→ Records contained in a dataset:

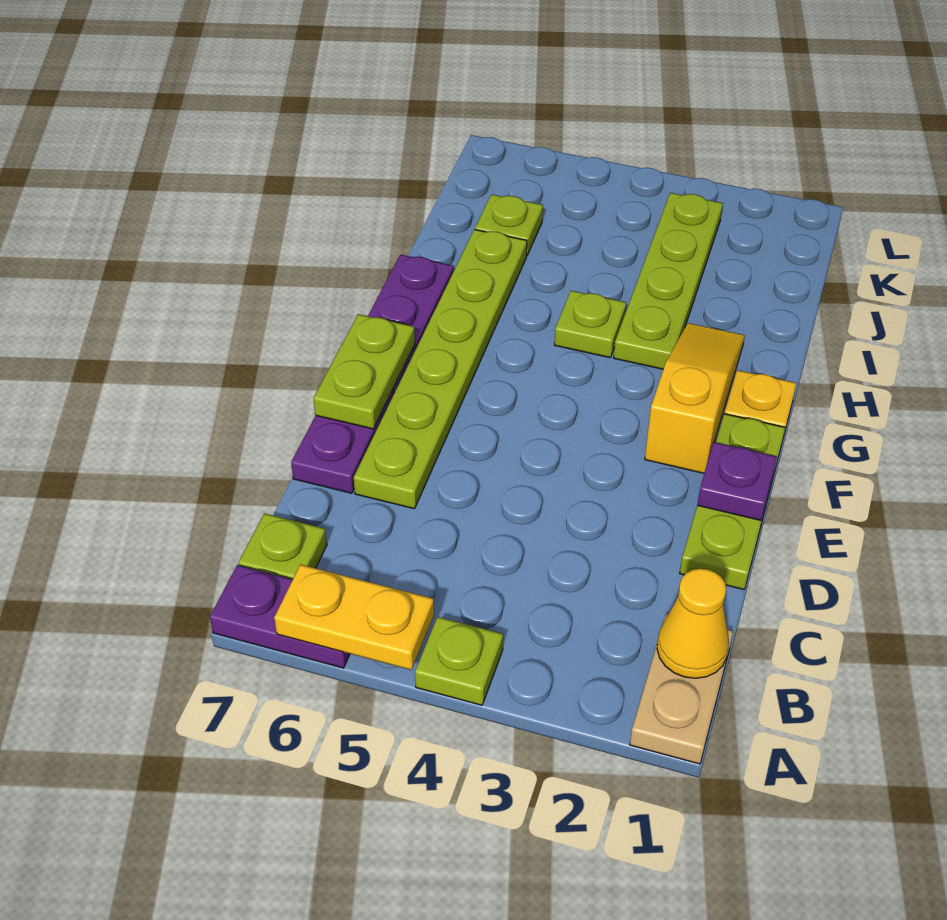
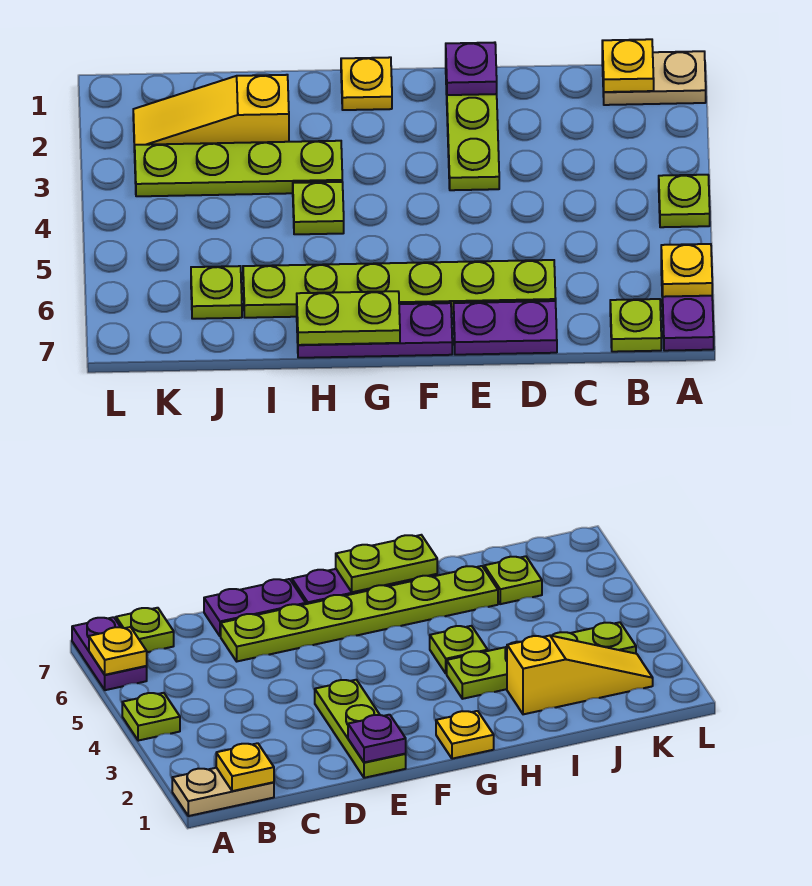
yellow plate A5:A6 level 2 -> yellow plate A6 level 2
yellow cone B1 level 2 -> yellow plate B1 level 2
lime plate D1:F1 level 1 -> lime plate E1:E3 level 1
lime plate E7:F7 level 2 -> lime plate G7:H7 level 2
yellow slope F2:H2 level 1 top F -> yellow slope I2:K2 level 1 top I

→ WORK TASK: The expected answer is each line of the records above that includes the string "plate".

→ ANSWER TO THE EXERCISE:
yellow plate A5:A6 level 2 -> yellow plate A6 level 2
yellow cone B1 level 2 -> yellow plate B1 level 2
lime plate D1:F1 level 1 -> lime plate E1:E3 level 1
lime plate E7:F7 level 2 -> lime plate G7:H7 level 2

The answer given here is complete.